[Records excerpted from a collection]
-------------------------

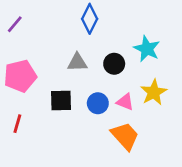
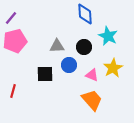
blue diamond: (90, 19) -> (85, 14), moved, turned -30
pink pentagon: (20, 76) -> (15, 41), moved
blue circle: (98, 103) -> (69, 65), moved

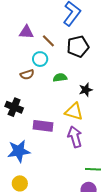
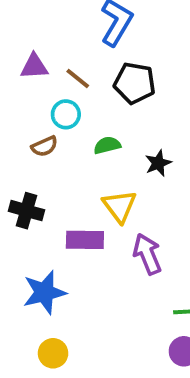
black pentagon: (78, 47) -> (135, 83), turned 30
yellow triangle: (74, 112) -> (120, 206), moved, turned 42

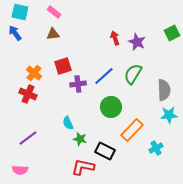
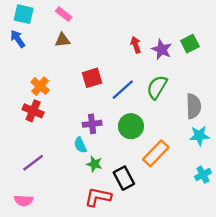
green square: (172, 33) -> (190, 44), moved
red square: (63, 66) -> (92, 78), moved
purple cross: (78, 84) -> (92, 124), moved
cyan cross: (156, 148) -> (203, 175), moved
black rectangle: (105, 151) -> (124, 178), turned 36

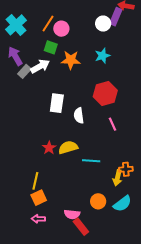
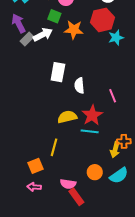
cyan star: (102, 56) -> (116, 38), moved
red hexagon: (105, 94) -> (103, 20), moved
red star: (49, 148) -> (92, 115), moved, size x1.5
yellow line: (35, 181) -> (54, 147), moved

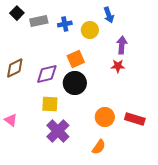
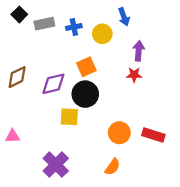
yellow square: (50, 104) -> (69, 117), moved
pink triangle: (11, 120) -> (12, 136), turned -40
purple cross: (58, 131) -> (56, 165), moved

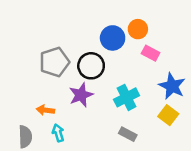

-------------------------

- **How to complete this task**:
For every entry above, please output the text exactly and leave any picture behind.

- **Exercise solution**:
blue diamond: (90, 19) -> (85, 14), moved, turned -30
pink pentagon: (20, 76) -> (15, 41), moved
blue circle: (98, 103) -> (69, 65), moved

black pentagon: (78, 47) -> (135, 83), turned 30
yellow triangle: (74, 112) -> (120, 206), moved, turned 42

green square: (172, 33) -> (190, 44), moved
red square: (63, 66) -> (92, 78), moved
purple cross: (78, 84) -> (92, 124), moved
cyan cross: (156, 148) -> (203, 175), moved
black rectangle: (105, 151) -> (124, 178), turned 36

cyan star: (102, 56) -> (116, 38), moved
red hexagon: (105, 94) -> (103, 20), moved
red star: (49, 148) -> (92, 115), moved, size x1.5
yellow line: (35, 181) -> (54, 147), moved

yellow square: (50, 104) -> (69, 117), moved
pink triangle: (11, 120) -> (12, 136), turned -40
purple cross: (58, 131) -> (56, 165), moved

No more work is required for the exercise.